#### What is expected
Write out exactly the lines below starting at the one containing "BARO: BME680 -> BMP280" and ending at the one containing "BT pin GND: none -> GND". Omit every picture.

#### Information provided
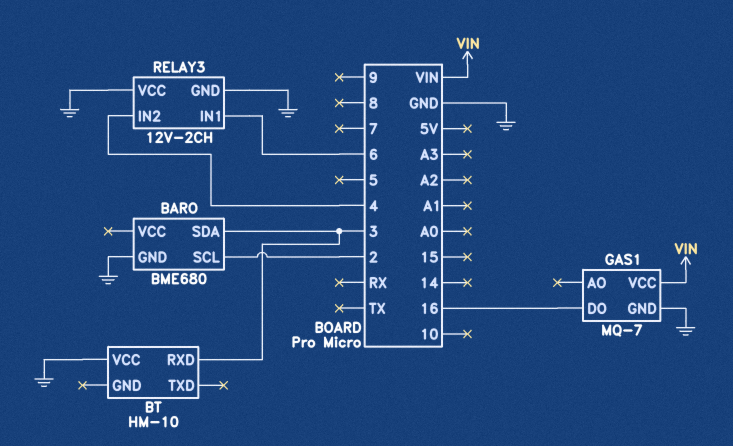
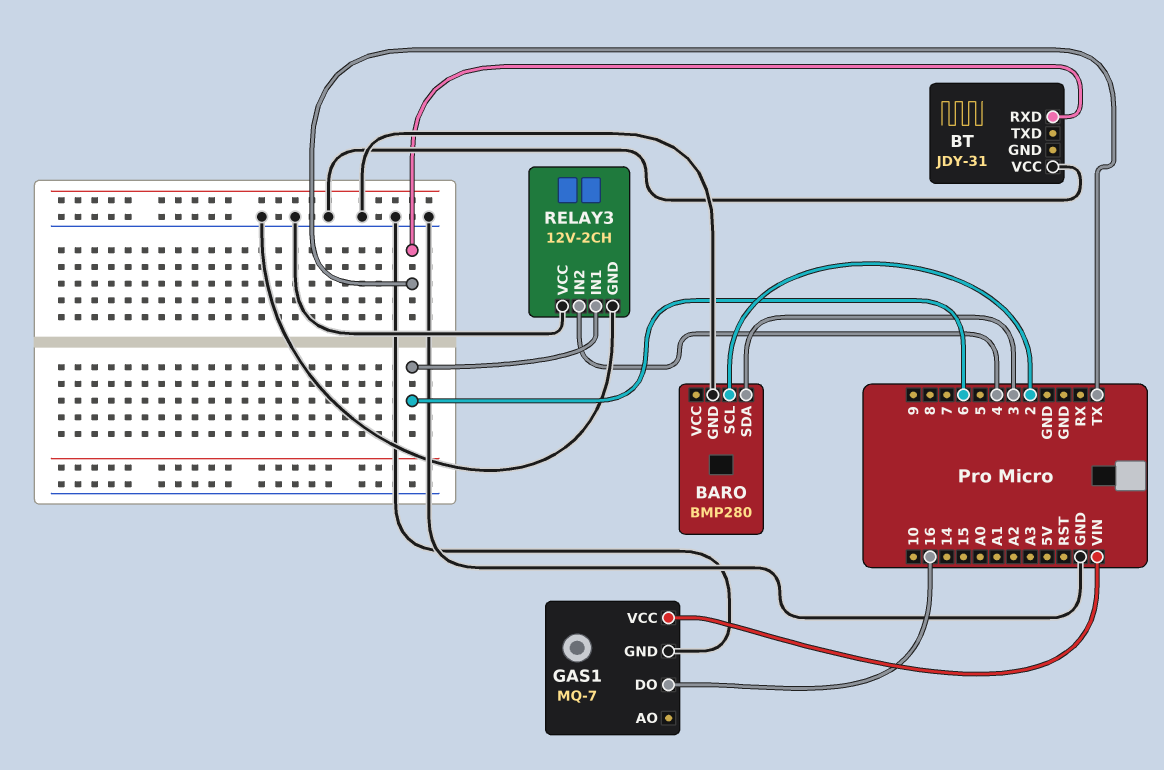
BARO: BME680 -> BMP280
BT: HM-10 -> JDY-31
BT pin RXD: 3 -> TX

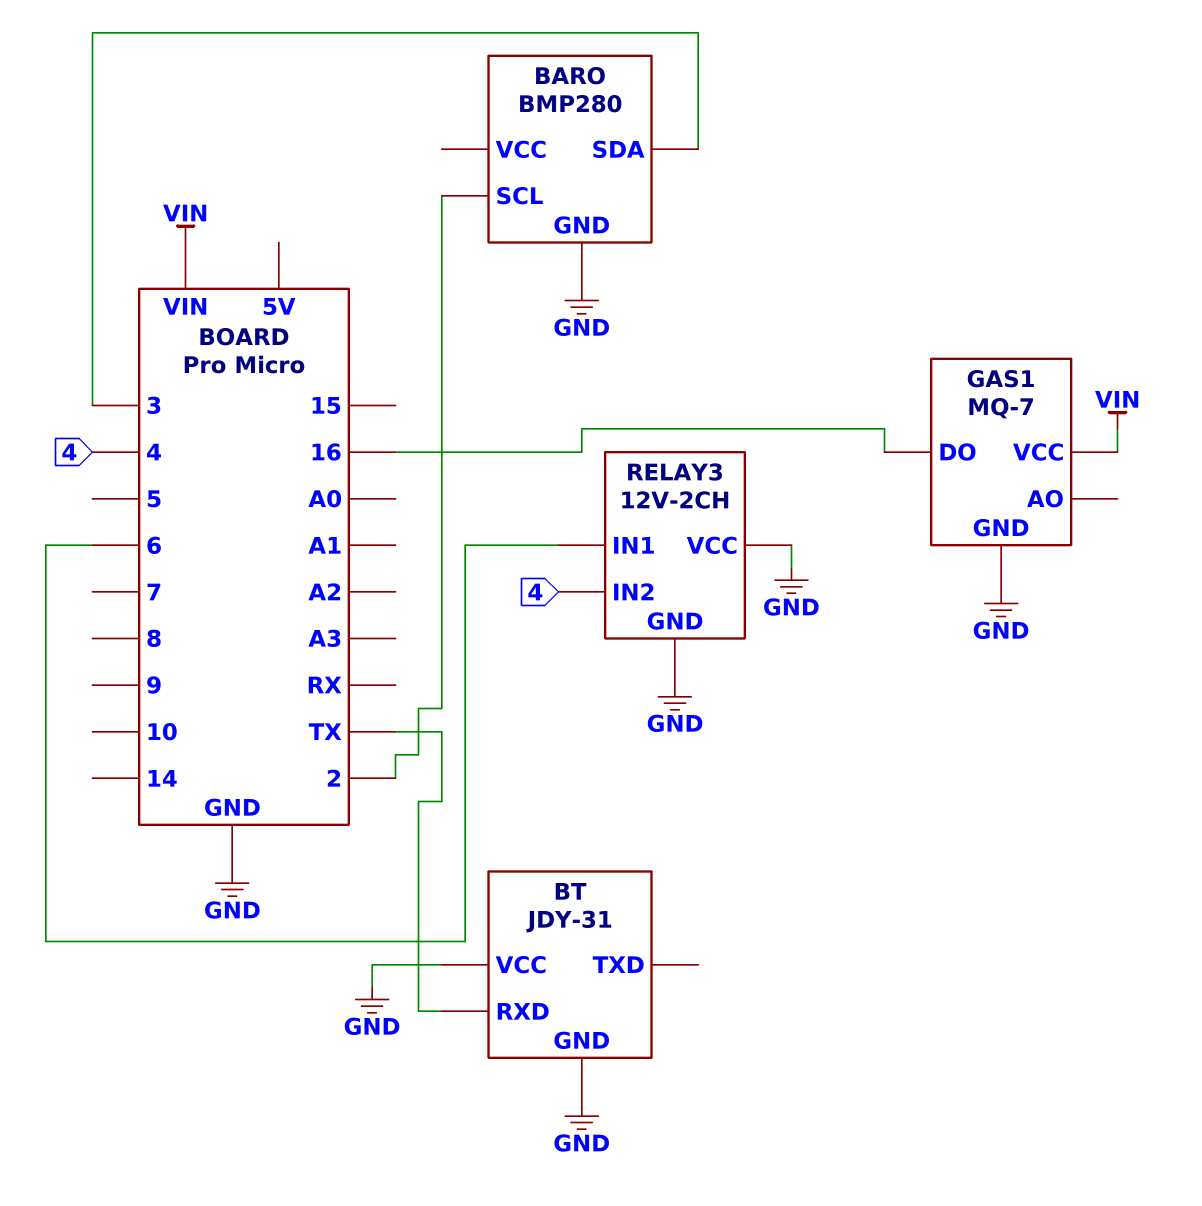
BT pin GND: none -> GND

* * *

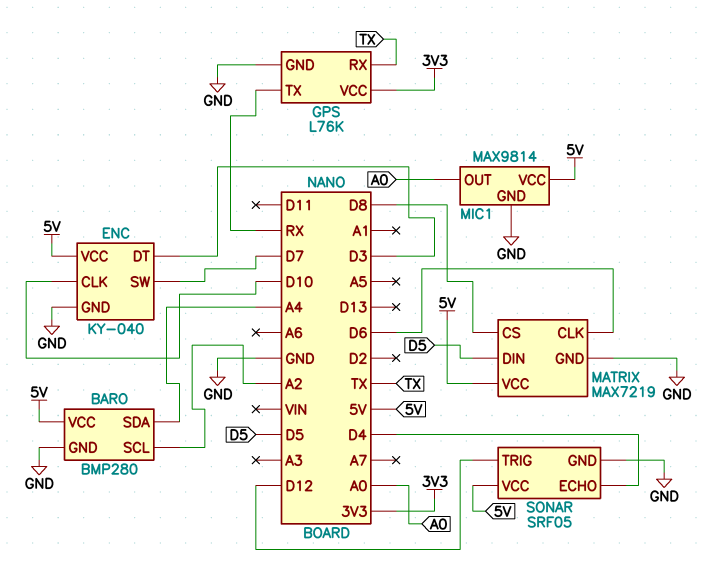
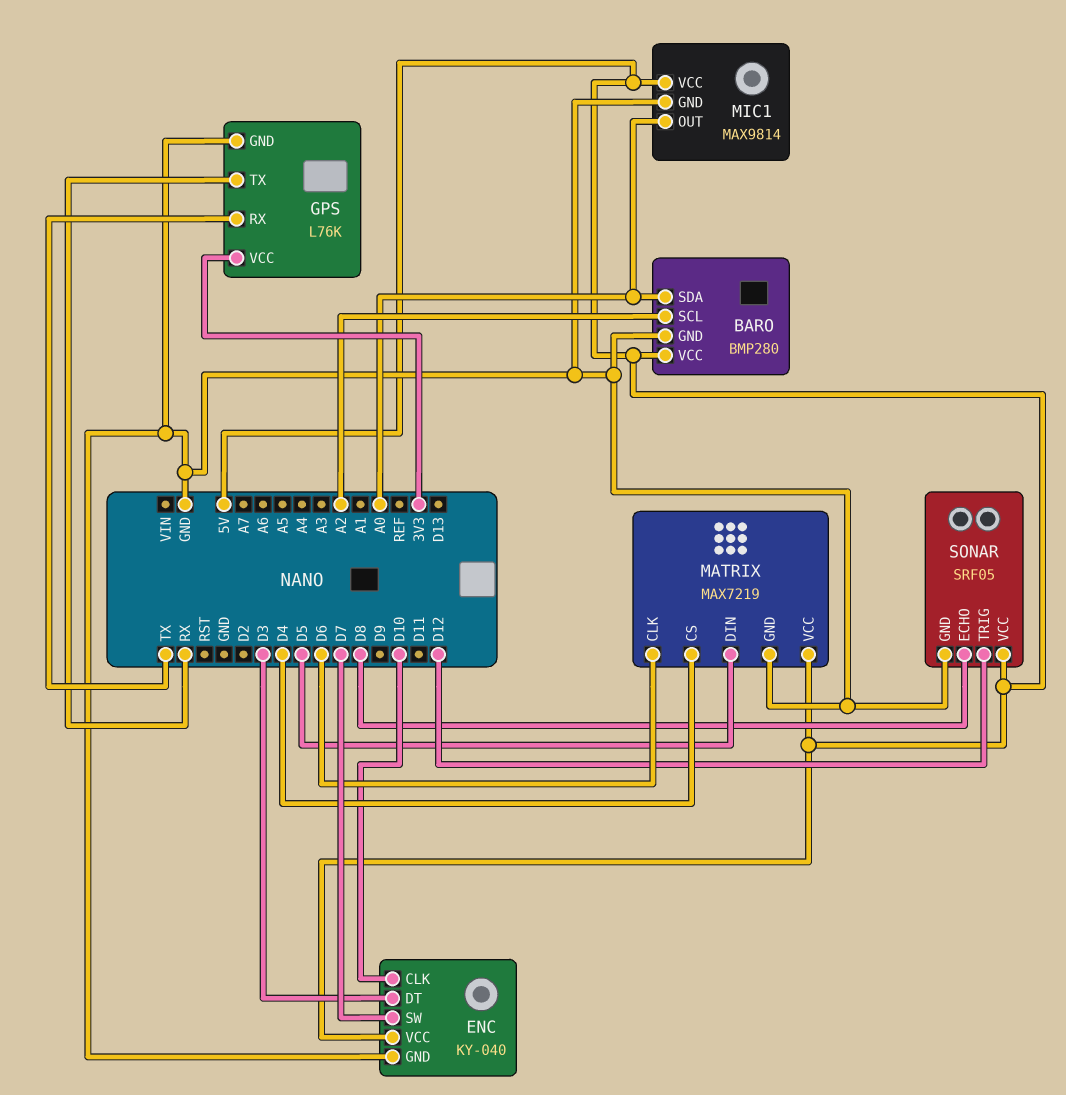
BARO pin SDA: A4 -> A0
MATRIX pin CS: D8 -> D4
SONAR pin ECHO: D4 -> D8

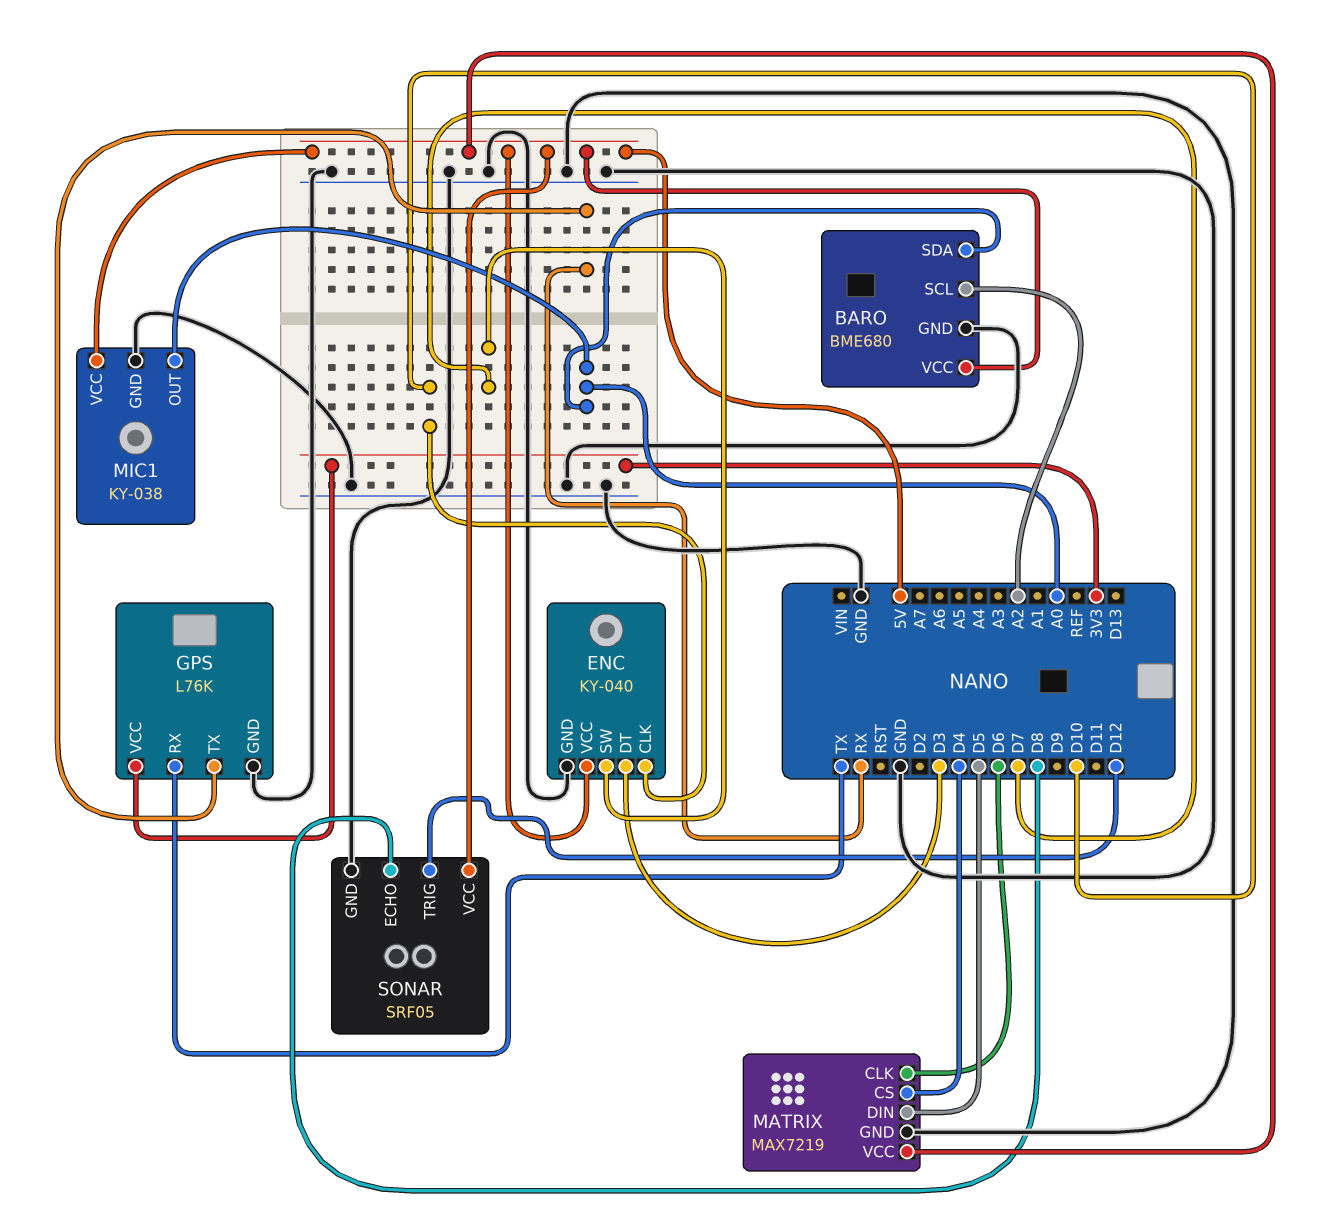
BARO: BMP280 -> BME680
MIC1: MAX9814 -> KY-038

* * *

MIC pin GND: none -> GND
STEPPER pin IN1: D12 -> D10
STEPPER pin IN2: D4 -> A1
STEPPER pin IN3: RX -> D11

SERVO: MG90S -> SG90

#### Exercise answer
BARO: BME680 -> BMP280
BT: HM-10 -> JDY-31
BT pin RXD: 3 -> TX

BT pin GND: none -> GND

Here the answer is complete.